[EXERCISE GOAL] In your copy of the data below, reproduce every entry exactly and omit the pictures.

※

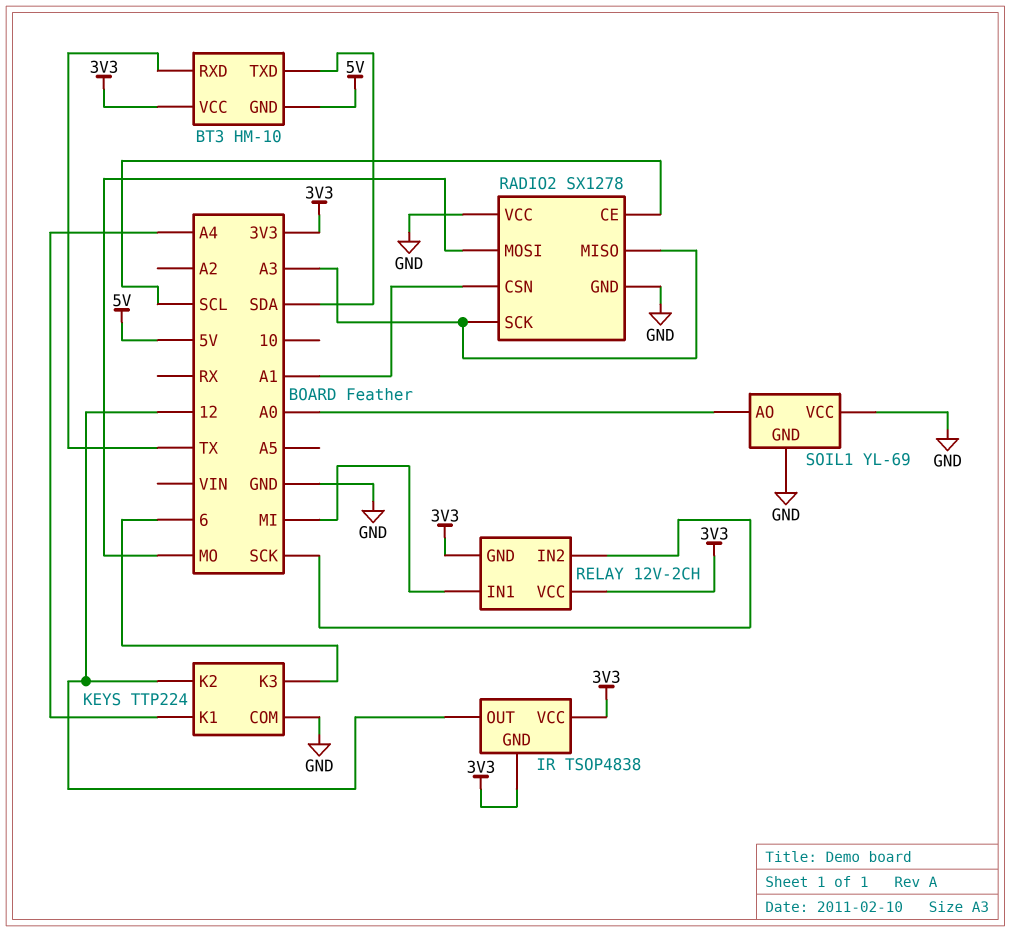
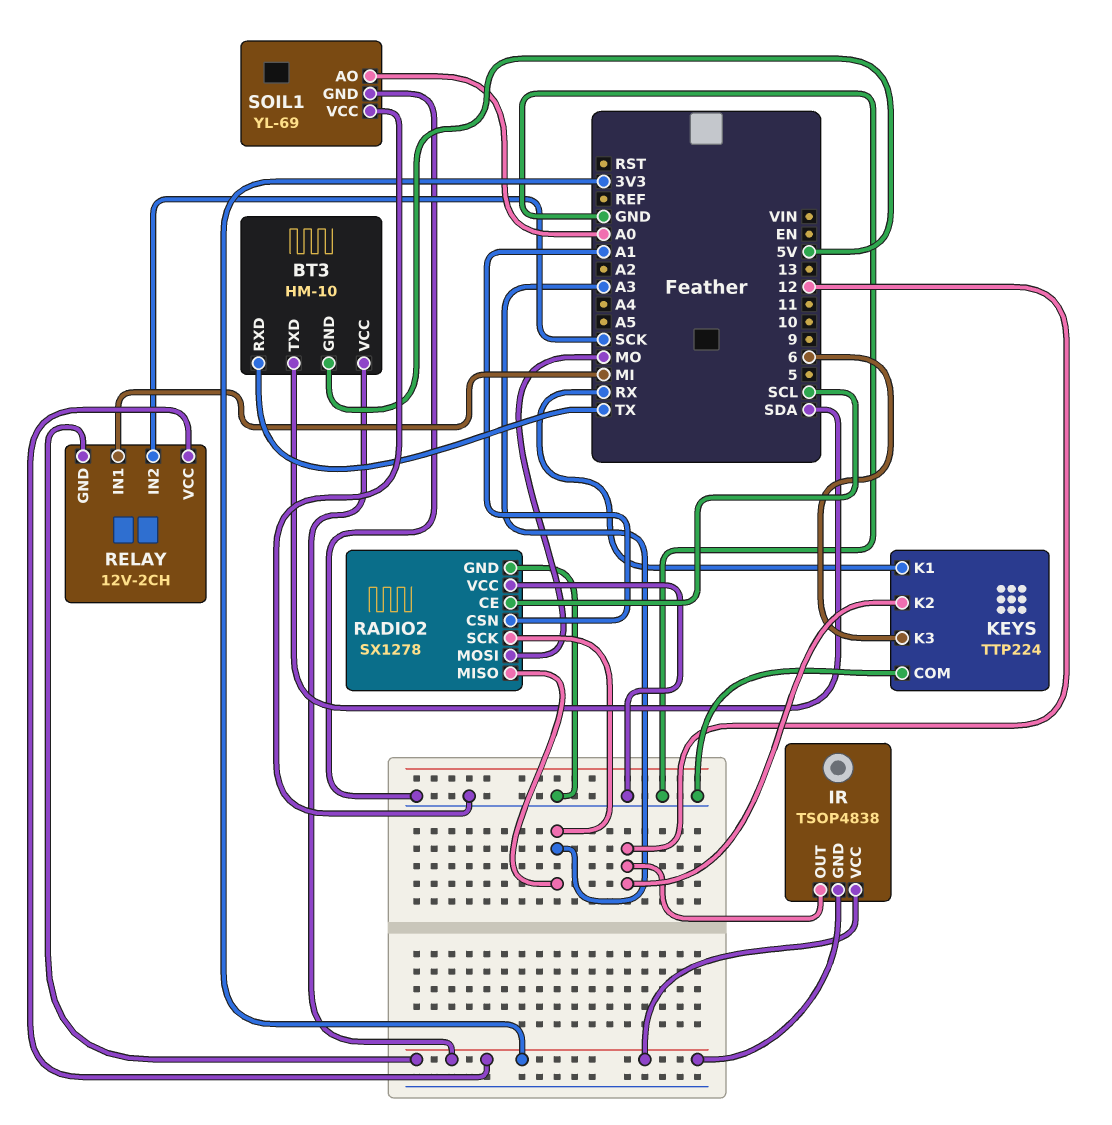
KEYS pin K1: A4 -> RX

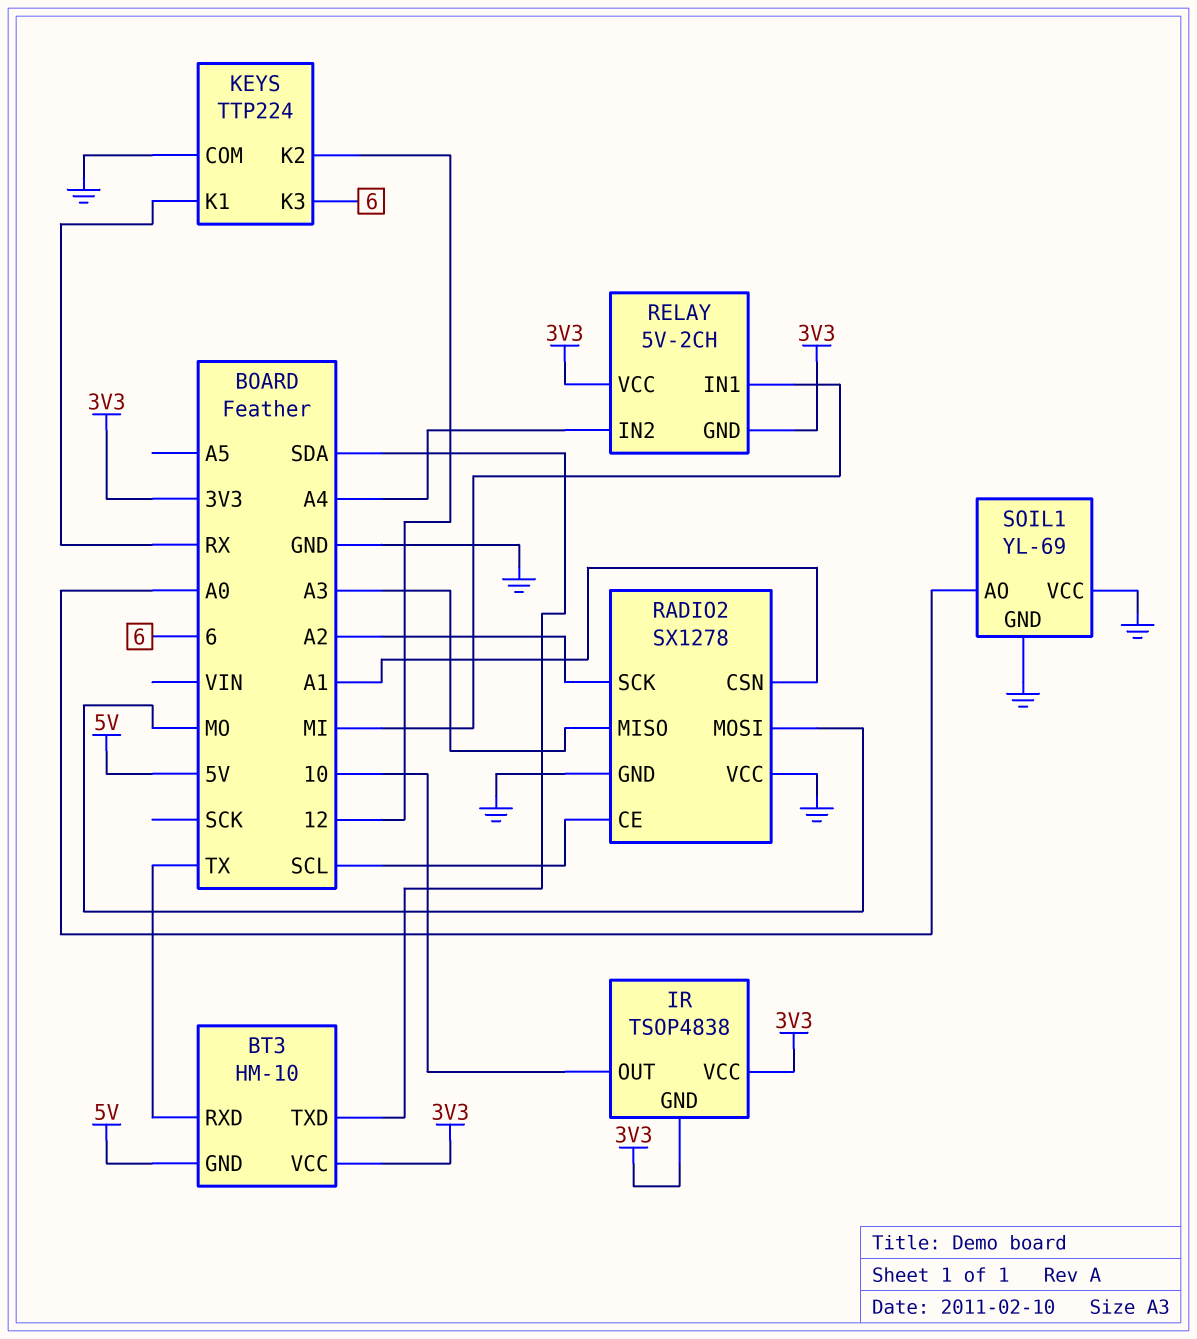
IR pin OUT: 12 -> 10
RADIO2 pin SCK: A3 -> A2
RELAY: 12V-2CH -> 5V-2CH
RELAY pin IN2: SCK -> A4

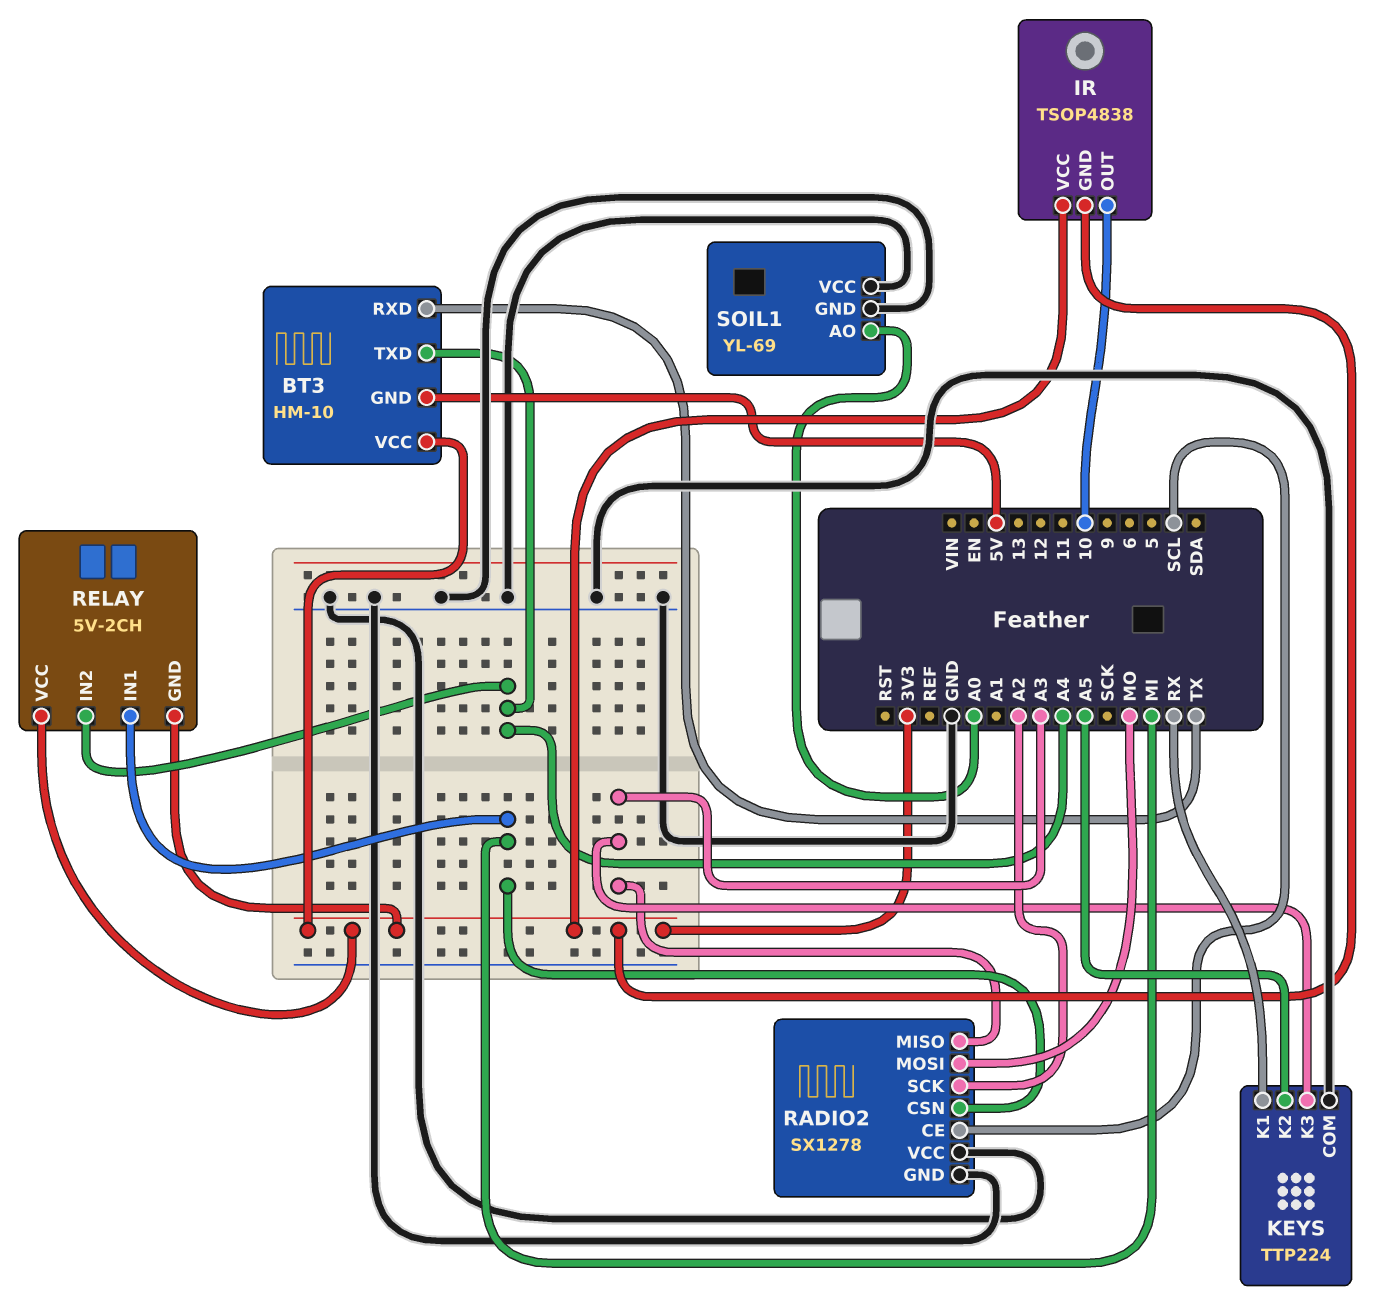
BT3 pin TXD: SDA -> A4
KEYS pin K2: 12 -> A5
KEYS pin K3: 6 -> A3
RADIO2 pin CSN: A1 -> MI

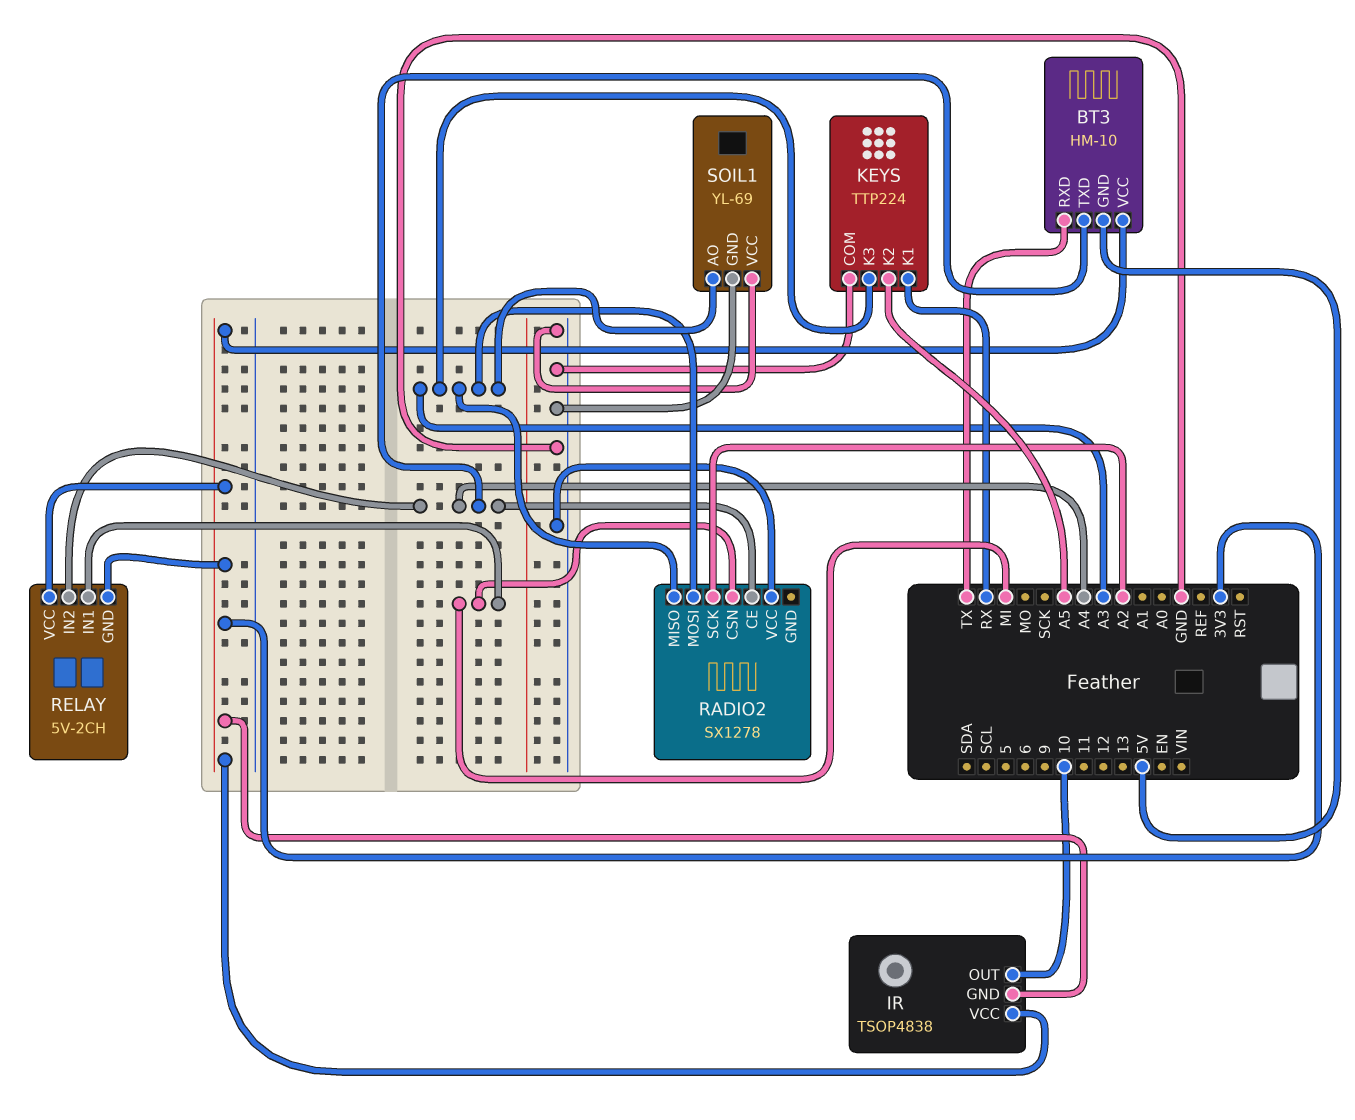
RADIO2 pin CE: SCL -> A4
RADIO2 pin GND: GND -> none
RADIO2 pin MOSI: MO -> A3
SOIL1 pin AO: A0 -> A3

※

[ANSWER BOX]
KEYS pin K1: A4 -> RX

IR pin OUT: 12 -> 10
RADIO2 pin SCK: A3 -> A2
RELAY: 12V-2CH -> 5V-2CH
RELAY pin IN2: SCK -> A4

BT3 pin TXD: SDA -> A4
KEYS pin K2: 12 -> A5
KEYS pin K3: 6 -> A3
RADIO2 pin CSN: A1 -> MI

RADIO2 pin CE: SCL -> A4
RADIO2 pin GND: GND -> none
RADIO2 pin MOSI: MO -> A3
SOIL1 pin AO: A0 -> A3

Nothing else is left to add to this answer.